> [OBJECTIVE]:
Will you extract every line from the items below and reproduce each one character for character, without changing anything?
[Begin]
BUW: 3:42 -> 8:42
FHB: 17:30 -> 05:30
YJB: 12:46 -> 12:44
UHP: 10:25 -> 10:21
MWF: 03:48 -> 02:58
[End]
> [EXERCISE RESPONSE]:
BUW: 3:42 -> 8:42
FHB: 17:30 -> 05:30
YJB: 12:46 -> 12:44
UHP: 10:25 -> 10:21
MWF: 03:48 -> 02:58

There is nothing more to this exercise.